SHORT TASK:
Turn the whole listing below into a Markdown table with two columns, Number and Entry, putting each line in its own row with its row number and skipping any blank lines. Leave the pictures out of your answer.

INPUT FOR THIS TASK:
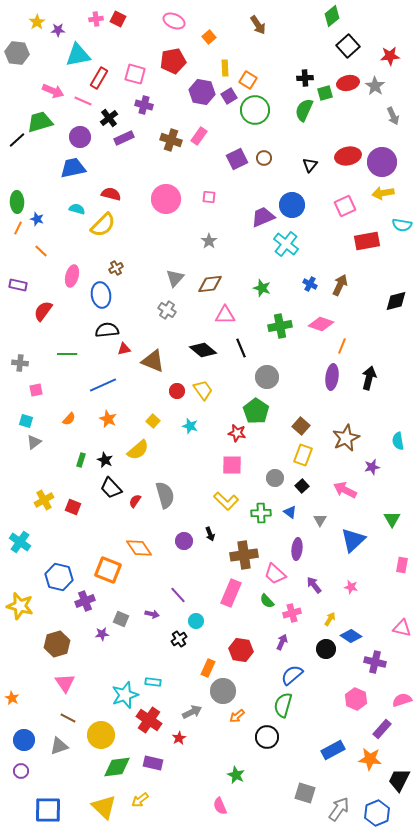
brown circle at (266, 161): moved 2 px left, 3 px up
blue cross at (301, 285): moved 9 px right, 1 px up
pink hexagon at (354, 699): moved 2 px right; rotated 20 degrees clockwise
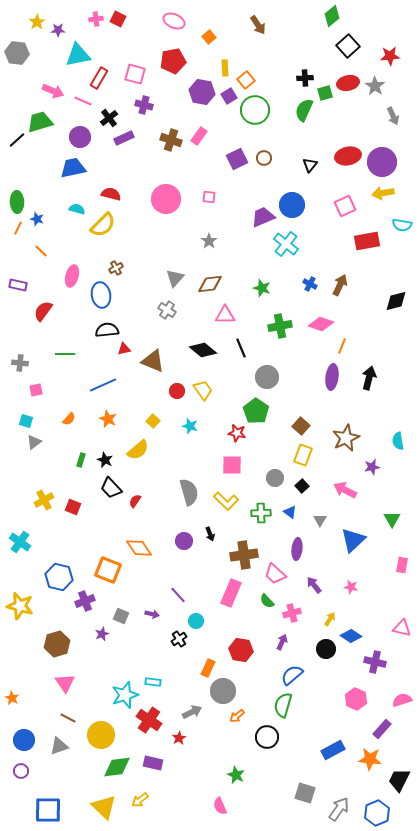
orange square at (248, 80): moved 2 px left; rotated 18 degrees clockwise
green line at (67, 354): moved 2 px left
gray semicircle at (165, 495): moved 24 px right, 3 px up
gray square at (121, 619): moved 3 px up
purple star at (102, 634): rotated 16 degrees counterclockwise
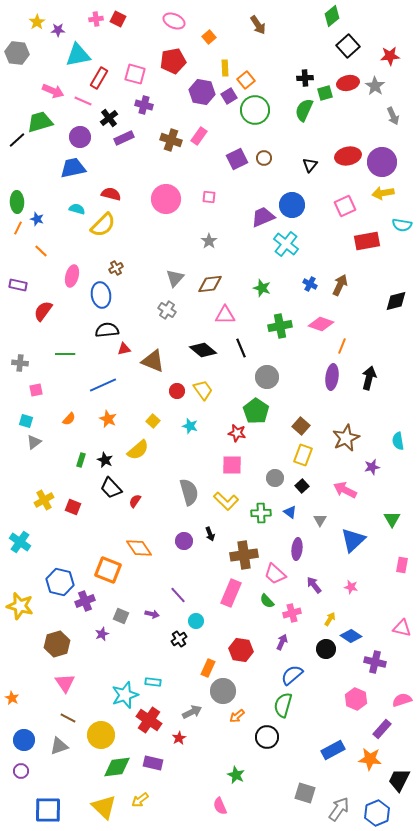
blue hexagon at (59, 577): moved 1 px right, 5 px down
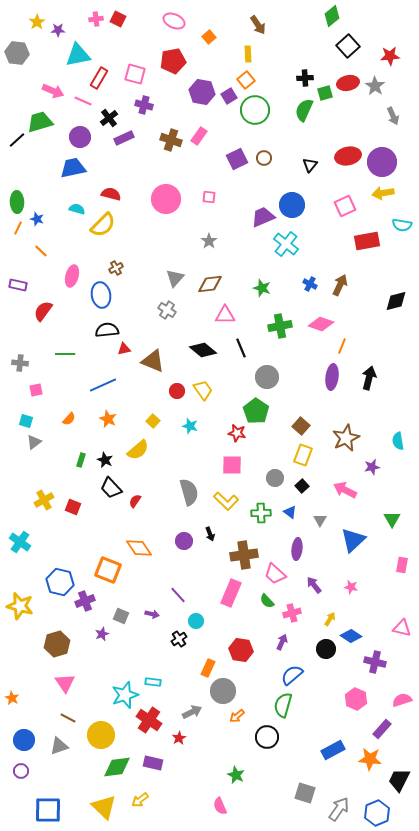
yellow rectangle at (225, 68): moved 23 px right, 14 px up
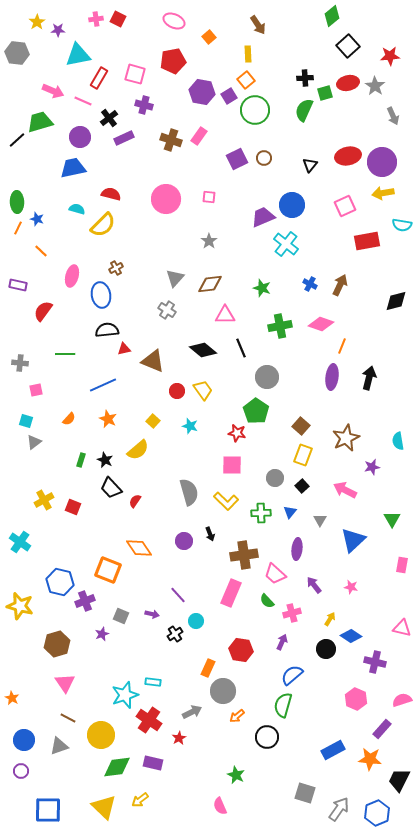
blue triangle at (290, 512): rotated 32 degrees clockwise
black cross at (179, 639): moved 4 px left, 5 px up
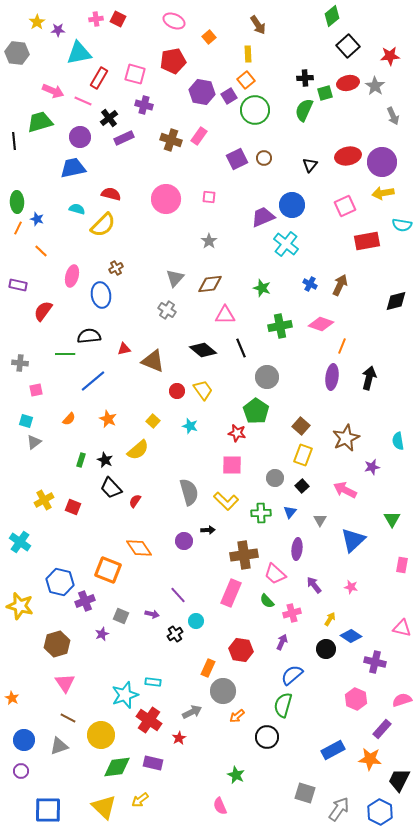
cyan triangle at (78, 55): moved 1 px right, 2 px up
black line at (17, 140): moved 3 px left, 1 px down; rotated 54 degrees counterclockwise
black semicircle at (107, 330): moved 18 px left, 6 px down
blue line at (103, 385): moved 10 px left, 4 px up; rotated 16 degrees counterclockwise
black arrow at (210, 534): moved 2 px left, 4 px up; rotated 72 degrees counterclockwise
blue hexagon at (377, 813): moved 3 px right, 1 px up; rotated 10 degrees counterclockwise
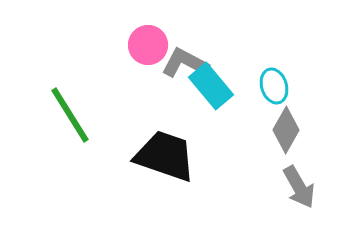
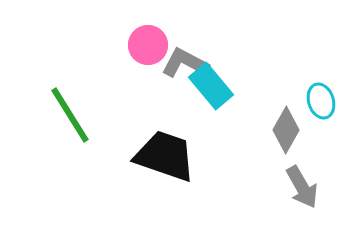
cyan ellipse: moved 47 px right, 15 px down
gray arrow: moved 3 px right
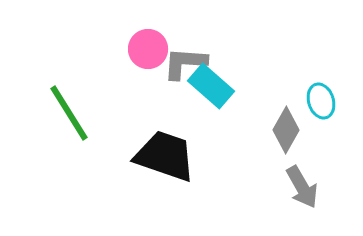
pink circle: moved 4 px down
gray L-shape: rotated 24 degrees counterclockwise
cyan rectangle: rotated 9 degrees counterclockwise
green line: moved 1 px left, 2 px up
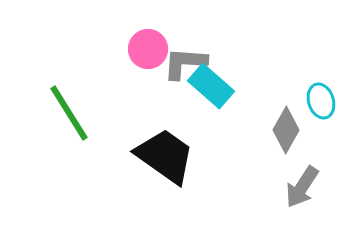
black trapezoid: rotated 16 degrees clockwise
gray arrow: rotated 63 degrees clockwise
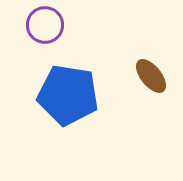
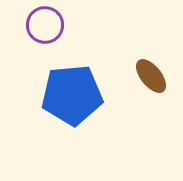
blue pentagon: moved 4 px right; rotated 14 degrees counterclockwise
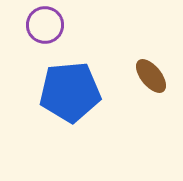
blue pentagon: moved 2 px left, 3 px up
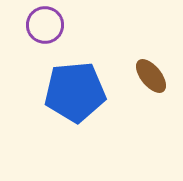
blue pentagon: moved 5 px right
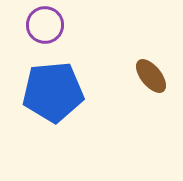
blue pentagon: moved 22 px left
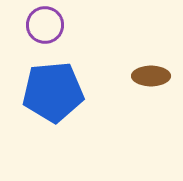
brown ellipse: rotated 51 degrees counterclockwise
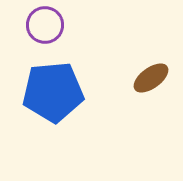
brown ellipse: moved 2 px down; rotated 36 degrees counterclockwise
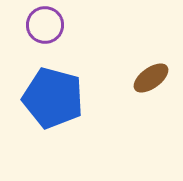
blue pentagon: moved 6 px down; rotated 20 degrees clockwise
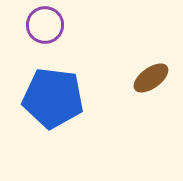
blue pentagon: rotated 8 degrees counterclockwise
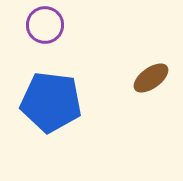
blue pentagon: moved 2 px left, 4 px down
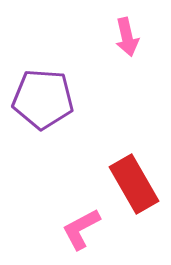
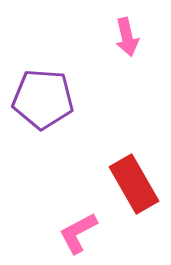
pink L-shape: moved 3 px left, 4 px down
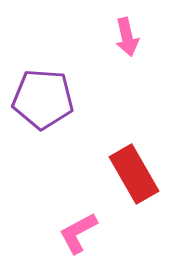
red rectangle: moved 10 px up
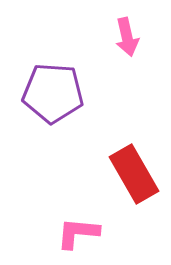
purple pentagon: moved 10 px right, 6 px up
pink L-shape: rotated 33 degrees clockwise
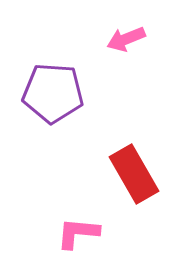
pink arrow: moved 1 px left, 2 px down; rotated 81 degrees clockwise
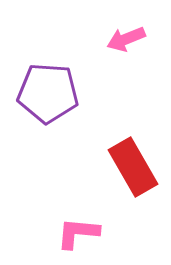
purple pentagon: moved 5 px left
red rectangle: moved 1 px left, 7 px up
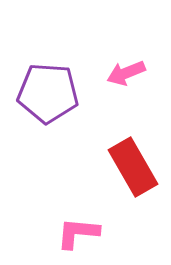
pink arrow: moved 34 px down
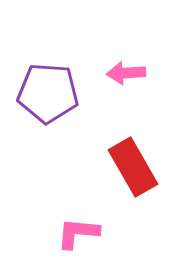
pink arrow: rotated 18 degrees clockwise
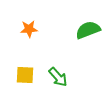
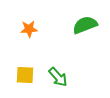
green semicircle: moved 3 px left, 5 px up
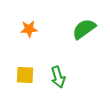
green semicircle: moved 1 px left, 4 px down; rotated 15 degrees counterclockwise
green arrow: rotated 25 degrees clockwise
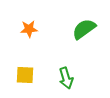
green arrow: moved 8 px right, 1 px down
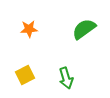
yellow square: rotated 30 degrees counterclockwise
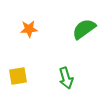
yellow square: moved 7 px left, 1 px down; rotated 18 degrees clockwise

EXERCISE RESPONSE:
| Number | Entry |
|---|---|
| 1 | brown circle at (266, 161): moved 2 px left, 3 px up |
| 2 | blue cross at (301, 285): moved 9 px right, 1 px up |
| 3 | pink hexagon at (354, 699): moved 2 px right; rotated 20 degrees clockwise |
| 4 | orange square at (248, 80): moved 2 px left; rotated 18 degrees clockwise |
| 5 | green line at (67, 354): moved 2 px left |
| 6 | gray semicircle at (165, 495): moved 24 px right, 3 px up |
| 7 | gray square at (121, 619): moved 3 px up |
| 8 | purple star at (102, 634): rotated 16 degrees counterclockwise |
| 9 | blue hexagon at (59, 577): moved 1 px right, 5 px down |
| 10 | yellow rectangle at (225, 68): moved 23 px right, 14 px up |
| 11 | blue triangle at (290, 512): rotated 32 degrees clockwise |
| 12 | black cross at (179, 639): moved 4 px left, 5 px up |
| 13 | cyan triangle at (78, 55): moved 1 px right, 2 px up |
| 14 | black line at (17, 140): moved 3 px left, 1 px down; rotated 54 degrees counterclockwise |
| 15 | black semicircle at (107, 330): moved 18 px left, 6 px down |
| 16 | blue line at (103, 385): moved 10 px left, 4 px up; rotated 16 degrees counterclockwise |
| 17 | black arrow at (210, 534): moved 2 px left, 4 px up; rotated 72 degrees counterclockwise |
| 18 | blue hexagon at (377, 813): moved 3 px right, 1 px up; rotated 10 degrees counterclockwise |
| 19 | cyan ellipse: moved 47 px right, 15 px down |
| 20 | gray arrow: moved 3 px right |
| 21 | pink circle: moved 4 px down |
| 22 | gray L-shape: rotated 24 degrees counterclockwise |
| 23 | cyan rectangle: rotated 9 degrees counterclockwise |
| 24 | green line: moved 1 px left, 2 px up |
| 25 | black trapezoid: rotated 16 degrees clockwise |
| 26 | gray arrow: rotated 63 degrees clockwise |
| 27 | blue pentagon: moved 4 px right; rotated 14 degrees counterclockwise |
| 28 | blue pentagon: moved 2 px left, 3 px up |
| 29 | blue pentagon: moved 5 px right |
| 30 | blue pentagon: moved 22 px left |
| 31 | brown ellipse: rotated 51 degrees counterclockwise |
| 32 | brown ellipse: moved 2 px down; rotated 36 degrees counterclockwise |
| 33 | blue pentagon: moved 6 px down; rotated 20 degrees clockwise |
| 34 | blue pentagon: rotated 8 degrees counterclockwise |
| 35 | blue pentagon: moved 2 px left, 4 px down |
| 36 | pink L-shape: moved 3 px left, 4 px down |
| 37 | red rectangle: moved 10 px up |
| 38 | purple pentagon: moved 10 px right, 6 px up |
| 39 | pink L-shape: rotated 33 degrees clockwise |
| 40 | pink arrow: moved 1 px left, 2 px down; rotated 81 degrees clockwise |
| 41 | purple pentagon: moved 5 px left |
| 42 | red rectangle: moved 1 px left, 7 px up |
| 43 | pink arrow: moved 34 px down |
| 44 | pink arrow: rotated 18 degrees clockwise |
| 45 | green semicircle: moved 3 px left, 5 px up |
| 46 | green semicircle: moved 1 px left, 4 px down; rotated 15 degrees counterclockwise |
| 47 | green arrow: rotated 25 degrees clockwise |
| 48 | green arrow: moved 8 px right, 1 px down |
| 49 | yellow square: rotated 30 degrees counterclockwise |
| 50 | yellow square: moved 7 px left, 1 px down; rotated 18 degrees clockwise |